> _Before-and-after object lists_
[Start of section]

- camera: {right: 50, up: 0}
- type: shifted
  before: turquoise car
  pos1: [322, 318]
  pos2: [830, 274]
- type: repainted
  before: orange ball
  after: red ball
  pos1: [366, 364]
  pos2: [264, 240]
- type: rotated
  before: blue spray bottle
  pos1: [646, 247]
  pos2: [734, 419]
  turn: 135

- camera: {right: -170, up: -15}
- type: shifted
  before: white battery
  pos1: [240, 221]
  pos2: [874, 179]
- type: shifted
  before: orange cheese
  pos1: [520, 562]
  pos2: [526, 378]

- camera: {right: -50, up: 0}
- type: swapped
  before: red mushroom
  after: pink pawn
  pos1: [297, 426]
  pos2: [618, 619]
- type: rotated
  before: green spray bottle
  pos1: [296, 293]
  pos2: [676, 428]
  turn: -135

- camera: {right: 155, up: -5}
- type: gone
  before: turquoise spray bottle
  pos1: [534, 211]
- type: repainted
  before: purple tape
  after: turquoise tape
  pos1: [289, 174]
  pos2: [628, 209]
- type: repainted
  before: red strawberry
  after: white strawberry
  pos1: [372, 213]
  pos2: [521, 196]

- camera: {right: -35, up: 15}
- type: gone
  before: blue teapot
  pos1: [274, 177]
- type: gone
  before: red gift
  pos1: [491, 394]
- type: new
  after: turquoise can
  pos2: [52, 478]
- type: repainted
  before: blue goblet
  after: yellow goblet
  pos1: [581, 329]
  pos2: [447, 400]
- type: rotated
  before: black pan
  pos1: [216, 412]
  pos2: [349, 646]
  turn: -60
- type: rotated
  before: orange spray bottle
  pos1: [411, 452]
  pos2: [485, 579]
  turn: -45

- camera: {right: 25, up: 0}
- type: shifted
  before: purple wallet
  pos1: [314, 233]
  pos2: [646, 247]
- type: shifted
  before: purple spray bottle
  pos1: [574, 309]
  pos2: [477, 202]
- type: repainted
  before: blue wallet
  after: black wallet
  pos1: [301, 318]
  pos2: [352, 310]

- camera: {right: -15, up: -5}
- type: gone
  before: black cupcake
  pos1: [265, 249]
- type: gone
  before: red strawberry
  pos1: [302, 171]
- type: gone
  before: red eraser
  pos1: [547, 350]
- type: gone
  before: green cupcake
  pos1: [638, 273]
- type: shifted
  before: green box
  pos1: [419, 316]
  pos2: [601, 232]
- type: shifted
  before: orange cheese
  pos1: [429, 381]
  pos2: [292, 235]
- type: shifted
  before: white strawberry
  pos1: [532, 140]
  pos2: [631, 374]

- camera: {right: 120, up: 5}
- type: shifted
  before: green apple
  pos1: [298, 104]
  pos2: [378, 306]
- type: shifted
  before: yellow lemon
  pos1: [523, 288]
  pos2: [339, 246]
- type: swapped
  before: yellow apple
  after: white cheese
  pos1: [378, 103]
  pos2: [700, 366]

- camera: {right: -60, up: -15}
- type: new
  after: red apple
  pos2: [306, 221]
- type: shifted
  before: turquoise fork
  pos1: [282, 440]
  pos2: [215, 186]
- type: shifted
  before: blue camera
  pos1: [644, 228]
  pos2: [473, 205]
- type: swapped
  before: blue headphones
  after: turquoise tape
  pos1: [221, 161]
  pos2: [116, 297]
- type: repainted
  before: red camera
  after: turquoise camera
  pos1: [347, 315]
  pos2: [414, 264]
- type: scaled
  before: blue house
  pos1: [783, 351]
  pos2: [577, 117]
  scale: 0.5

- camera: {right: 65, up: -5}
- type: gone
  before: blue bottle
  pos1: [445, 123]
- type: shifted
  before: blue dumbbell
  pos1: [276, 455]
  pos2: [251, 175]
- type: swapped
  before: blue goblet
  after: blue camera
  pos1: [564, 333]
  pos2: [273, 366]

[End of section]

Reproduce all the records, exactly and in full.

- camera: {right: 50, up: 0}
- type: shifted
  before: turquoise car
  pos1: [322, 318]
  pos2: [830, 274]
- type: repainted
  before: orange ball
  after: red ball
  pos1: [366, 364]
  pos2: [264, 240]
- type: rotated
  before: blue spray bottle
  pos1: [646, 247]
  pos2: [734, 419]
  turn: 135

- camera: {right: -170, up: -15}
- type: shifted
  before: white battery
  pos1: [240, 221]
  pos2: [874, 179]
- type: shifted
  before: orange cheese
  pos1: [520, 562]
  pos2: [526, 378]

- camera: {right: -50, up: 0}
- type: swapped
  before: red mushroom
  after: pink pawn
  pos1: [297, 426]
  pos2: [618, 619]
- type: rotated
  before: green spray bottle
  pos1: [296, 293]
  pos2: [676, 428]
  turn: -135

- camera: {right: 155, up: -5}
- type: gone
  before: turquoise spray bottle
  pos1: [534, 211]
- type: repainted
  before: purple tape
  after: turquoise tape
  pos1: [289, 174]
  pos2: [628, 209]
- type: repainted
  before: red strawberry
  after: white strawberry
  pos1: [372, 213]
  pos2: [521, 196]

- camera: {right: -35, up: 15}
- type: gone
  before: blue teapot
  pos1: [274, 177]
- type: gone
  before: red gift
  pos1: [491, 394]
- type: new
  after: turquoise can
  pos2: [52, 478]
- type: repainted
  before: blue goblet
  after: yellow goblet
  pos1: [581, 329]
  pos2: [447, 400]
- type: rotated
  before: black pan
  pos1: [216, 412]
  pos2: [349, 646]
  turn: -60
- type: rotated
  before: orange spray bottle
  pos1: [411, 452]
  pos2: [485, 579]
  turn: -45

- camera: {right: 25, up: 0}
- type: shifted
  before: purple wallet
  pos1: [314, 233]
  pos2: [646, 247]
- type: shifted
  before: purple spray bottle
  pos1: [574, 309]
  pos2: [477, 202]
- type: repainted
  before: blue wallet
  after: black wallet
  pos1: [301, 318]
  pos2: [352, 310]

- camera: {right: -15, up: -5}
- type: gone
  before: black cupcake
  pos1: [265, 249]
- type: gone
  before: red strawberry
  pos1: [302, 171]
- type: gone
  before: red eraser
  pos1: [547, 350]
- type: gone
  before: green cupcake
  pos1: [638, 273]
- type: shifted
  before: green box
  pos1: [419, 316]
  pos2: [601, 232]
- type: shifted
  before: orange cheese
  pos1: [429, 381]
  pos2: [292, 235]
- type: shifted
  before: white strawberry
  pos1: [532, 140]
  pos2: [631, 374]

- camera: {right: 120, up: 5}
- type: shifted
  before: green apple
  pos1: [298, 104]
  pos2: [378, 306]
- type: shifted
  before: yellow lemon
  pos1: [523, 288]
  pos2: [339, 246]
- type: swapped
  before: yellow apple
  after: white cheese
  pos1: [378, 103]
  pos2: [700, 366]

- camera: {right: -60, up: -15}
- type: new
  after: red apple
  pos2: [306, 221]
- type: shifted
  before: turquoise fork
  pos1: [282, 440]
  pos2: [215, 186]
- type: shifted
  before: blue camera
  pos1: [644, 228]
  pos2: [473, 205]
- type: swapped
  before: blue headphones
  after: turquoise tape
  pos1: [221, 161]
  pos2: [116, 297]
- type: repainted
  before: red camera
  after: turquoise camera
  pos1: [347, 315]
  pos2: [414, 264]
- type: scaled
  before: blue house
  pos1: [783, 351]
  pos2: [577, 117]
  scale: 0.5

- camera: {right: 65, up: -5}
- type: gone
  before: blue bottle
  pos1: [445, 123]
- type: shifted
  before: blue dumbbell
  pos1: [276, 455]
  pos2: [251, 175]
- type: swapped
  before: blue goblet
  after: blue camera
  pos1: [564, 333]
  pos2: [273, 366]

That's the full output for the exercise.